**Work required**
In the entries below, identify every line with the string "removed" and copy it.

**Input for this task**
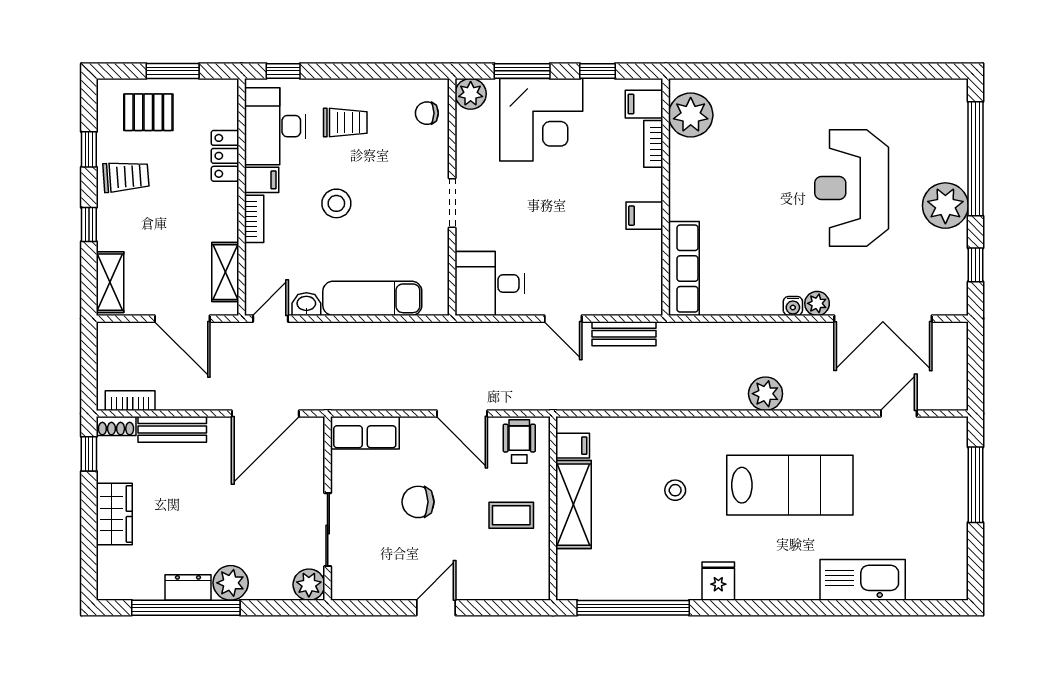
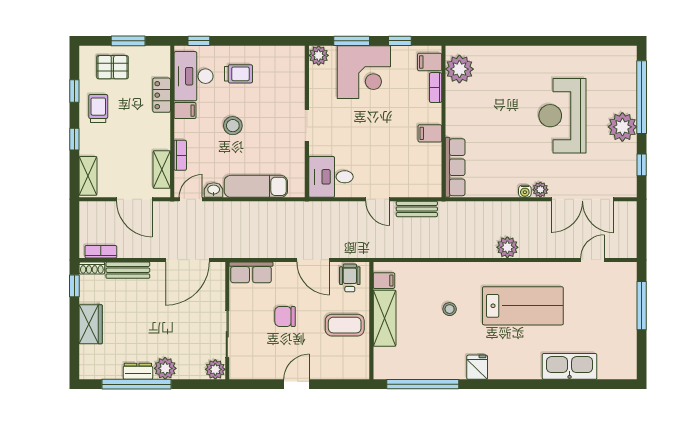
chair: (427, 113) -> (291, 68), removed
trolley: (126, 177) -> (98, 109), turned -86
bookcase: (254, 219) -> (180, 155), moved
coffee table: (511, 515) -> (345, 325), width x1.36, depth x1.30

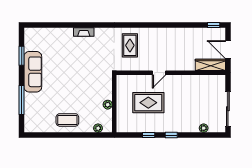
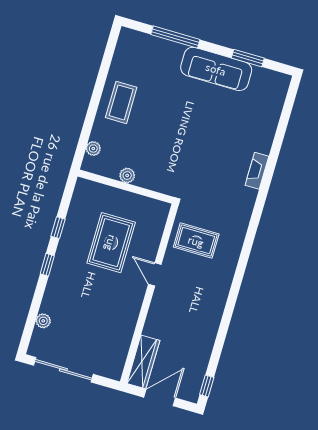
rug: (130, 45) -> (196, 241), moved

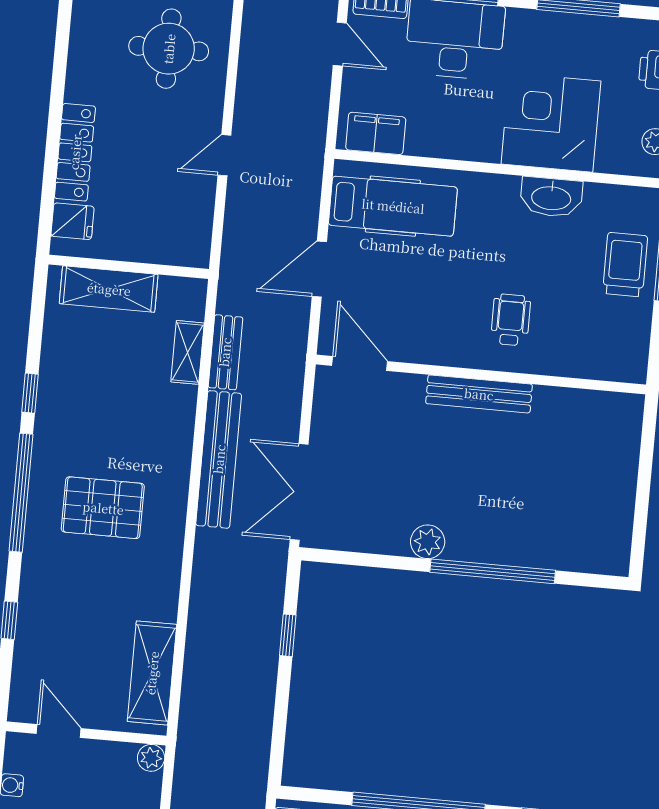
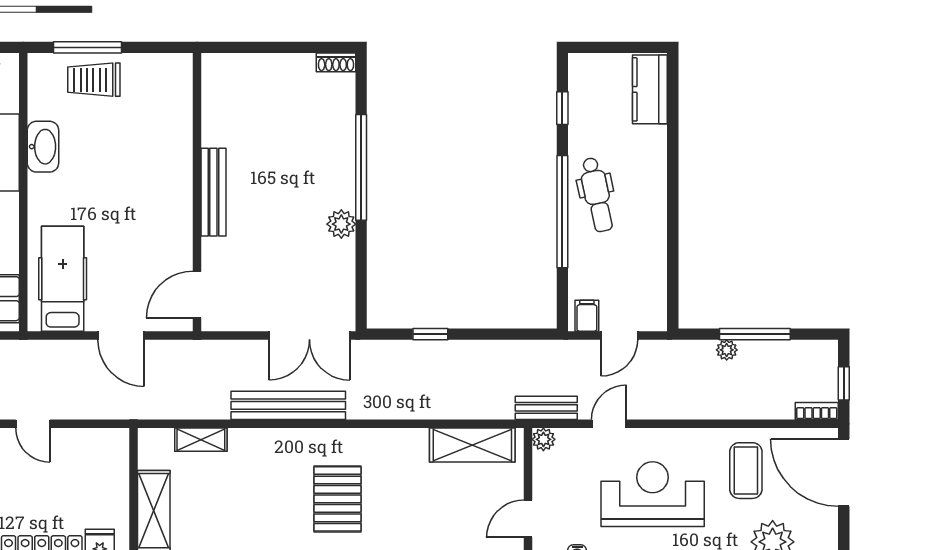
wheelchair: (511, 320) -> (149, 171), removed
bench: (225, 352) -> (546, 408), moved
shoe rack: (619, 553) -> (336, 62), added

**Solved exercise**
chair: (427, 113) -> (291, 68), removed
wheelchair: (511, 320) -> (149, 171), removed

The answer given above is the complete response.